§ WHAT THIS TASK INVOLVES:
Throughout the listing below, show every line in which "minus" occurs.

§ EXERCISE INPUT:
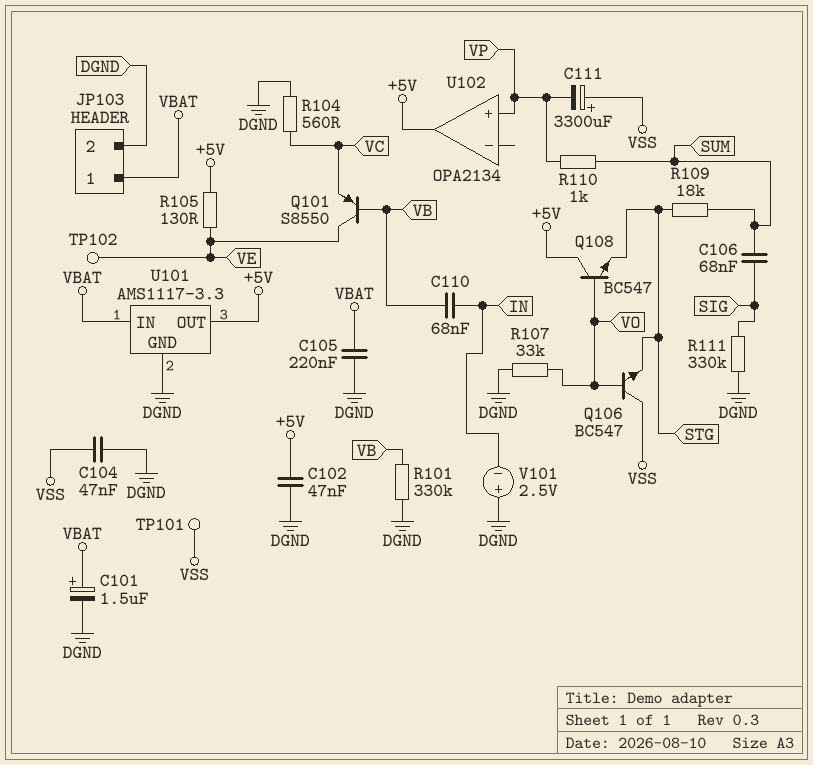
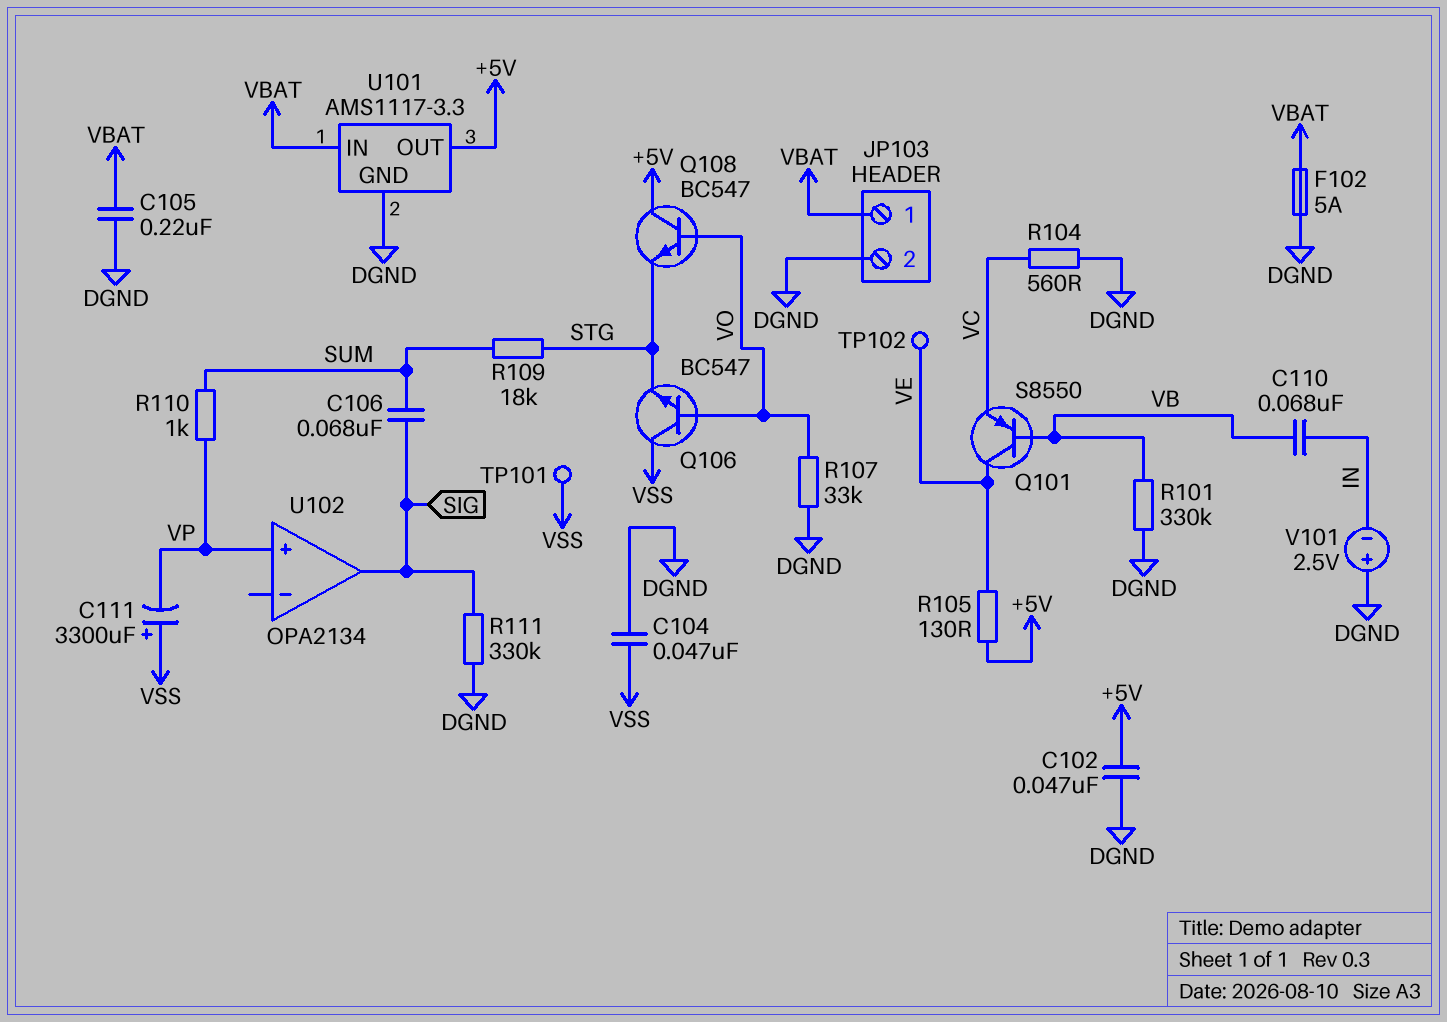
C101: 1.5uF (plus VBAT, minus DGND) -> none
F102: none -> 5A (DGND, VBAT)
U102 pin out: +5V -> SIG

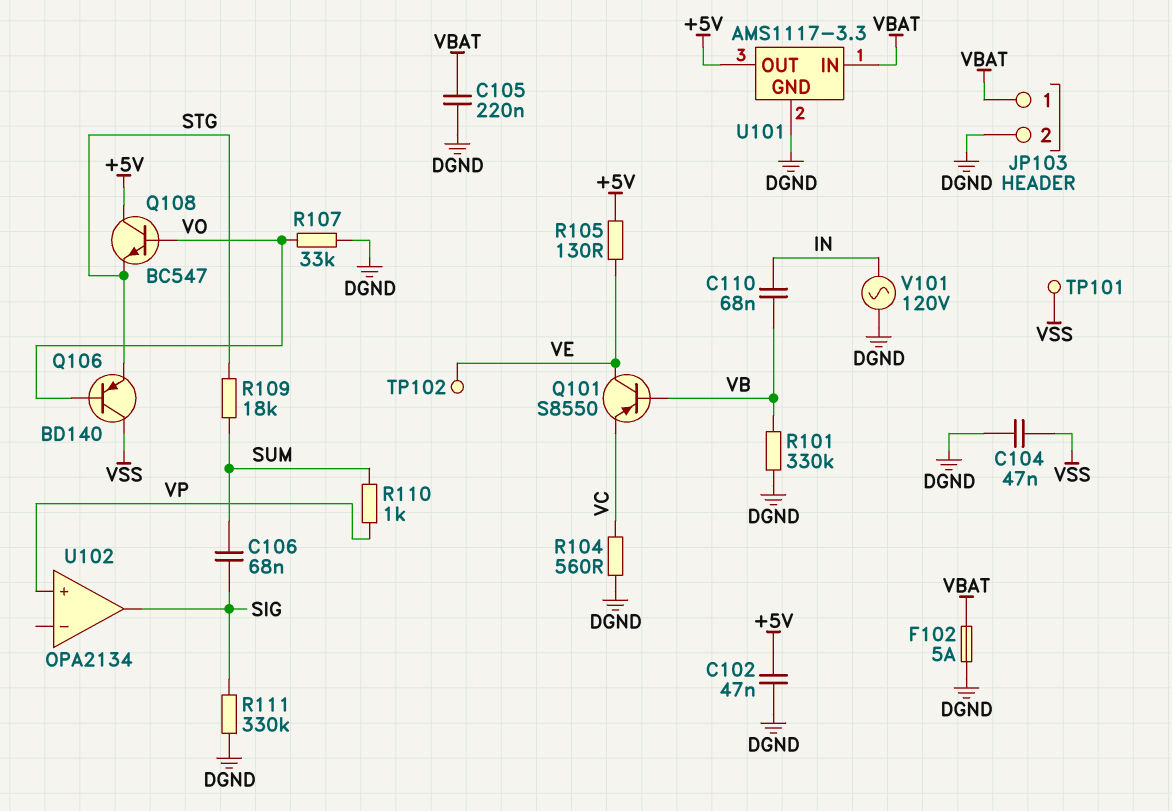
C111: 3300uF (plus VSS, minus VP) -> none
Q106: NPN BC547 (B VO, C VSS, E STG) -> PNP BD140 (B VO, C VSS, E STG)
V101: 2.5V (plus DGND, minus IN) -> AC 120V (DGND, IN)

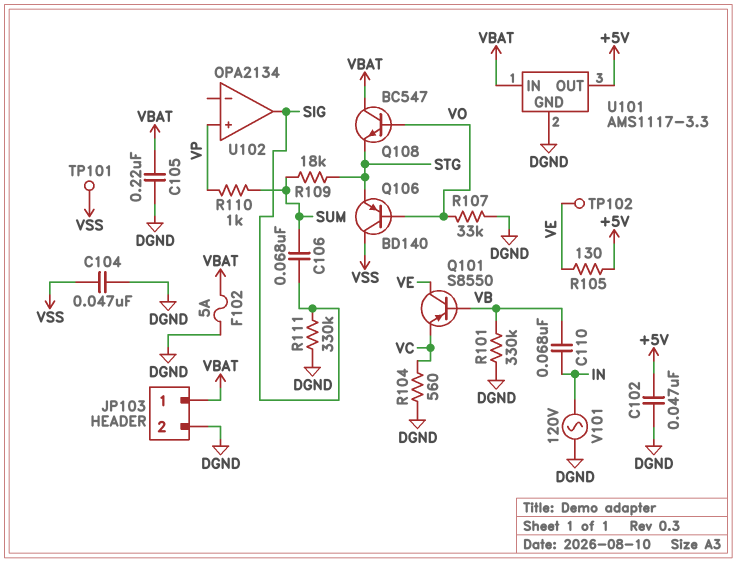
Q108: NPN BC547 (B VO, C +5V, E STG) -> NPN BC547 (B VO, C VBAT, E STG)

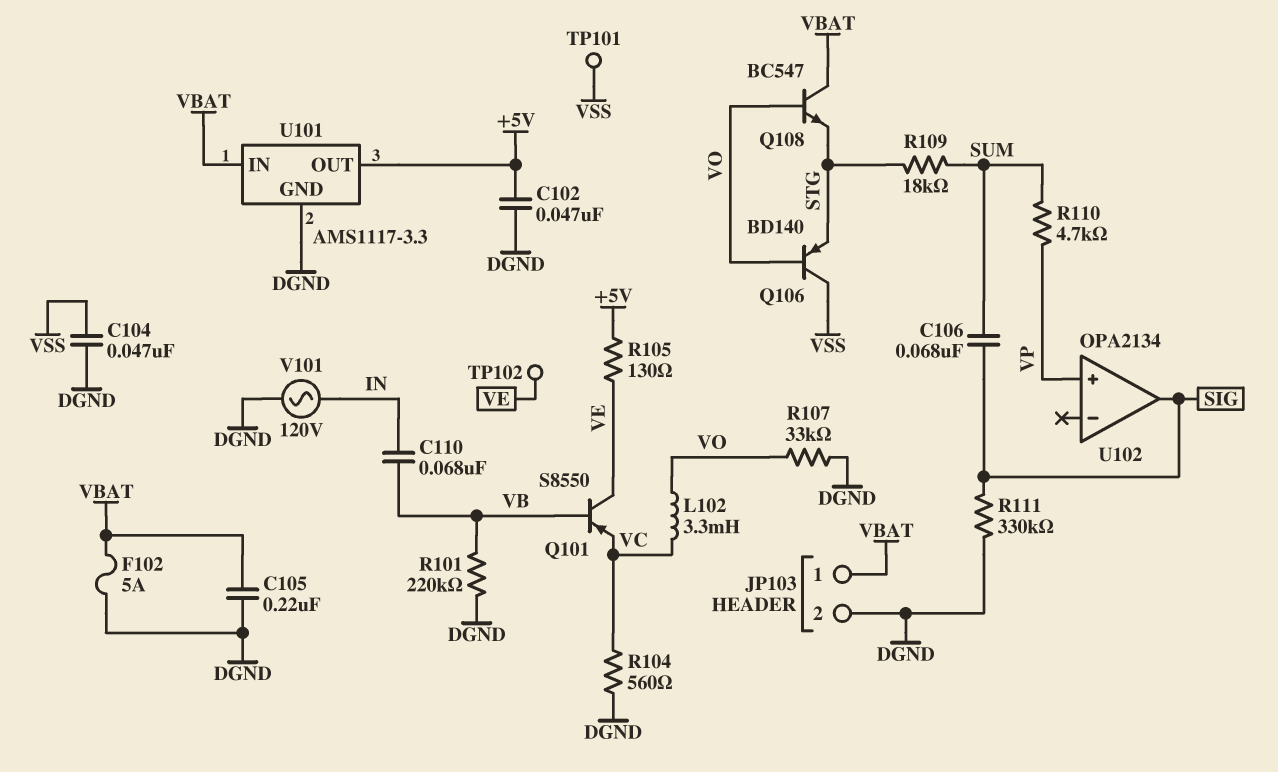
L102: none -> 3.3mH (VC, VO)
R101: 330k (DGND, VB) -> 220k (DGND, VB)
R110: 1k (SUM, VP) -> 4.7k (SUM, VP)

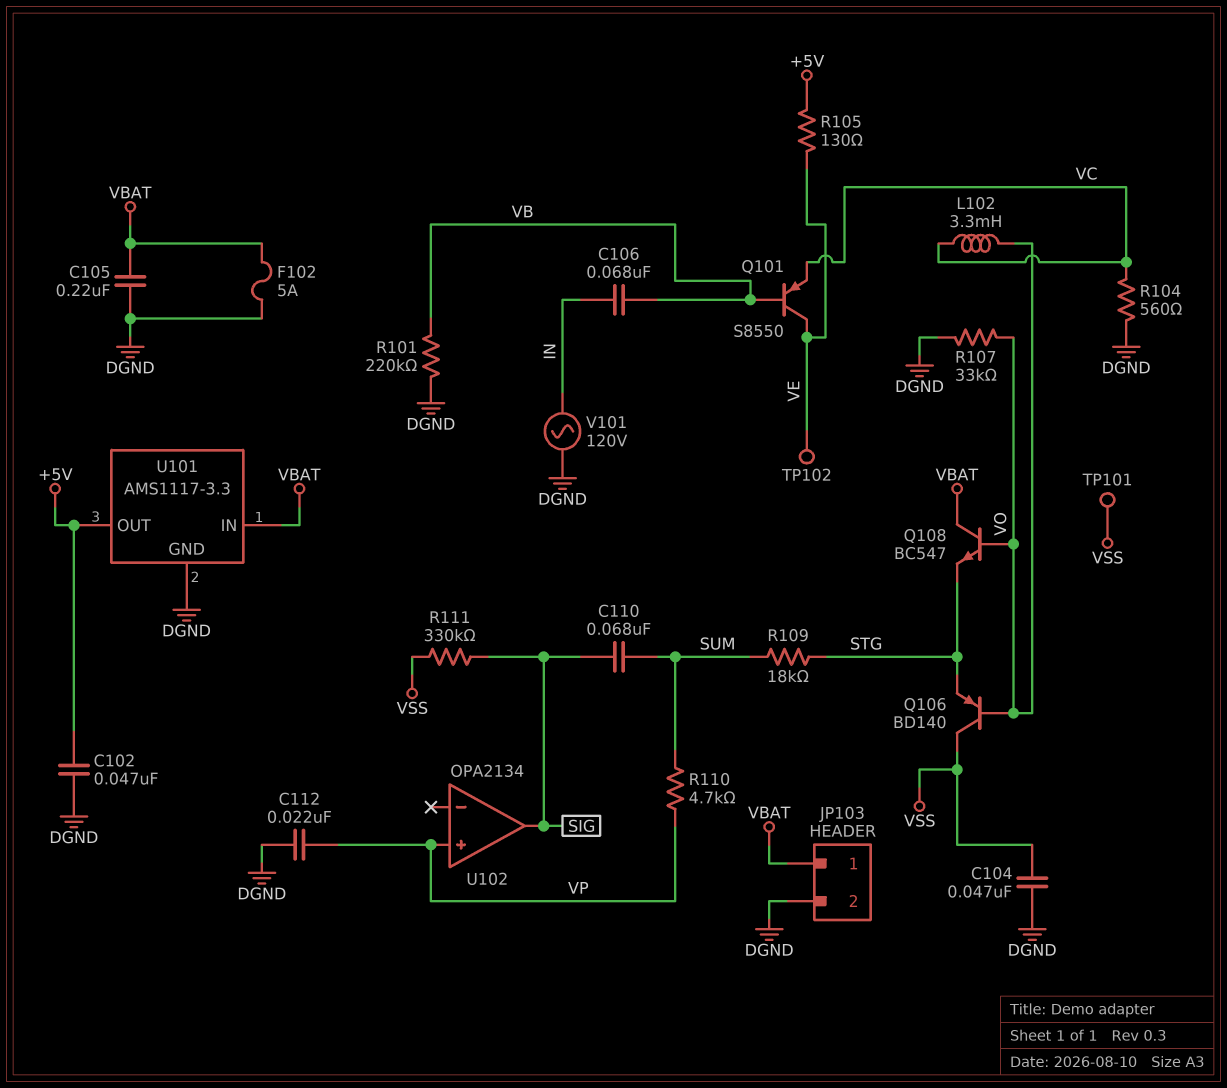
C106: 68nF (SIG, SUM) -> 68nF (IN, VB)
C110: 68nF (IN, VB) -> 68nF (SIG, SUM)
C112: none -> 22nF (DGND, VP)
R111: 330k (DGND, SIG) -> 330k (SIG, VSS)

§ RESULT FOR THIS TASK:
C101: 1.5uF (plus VBAT, minus DGND) -> none
C111: 3300uF (plus VSS, minus VP) -> none
V101: 2.5V (plus DGND, minus IN) -> AC 120V (DGND, IN)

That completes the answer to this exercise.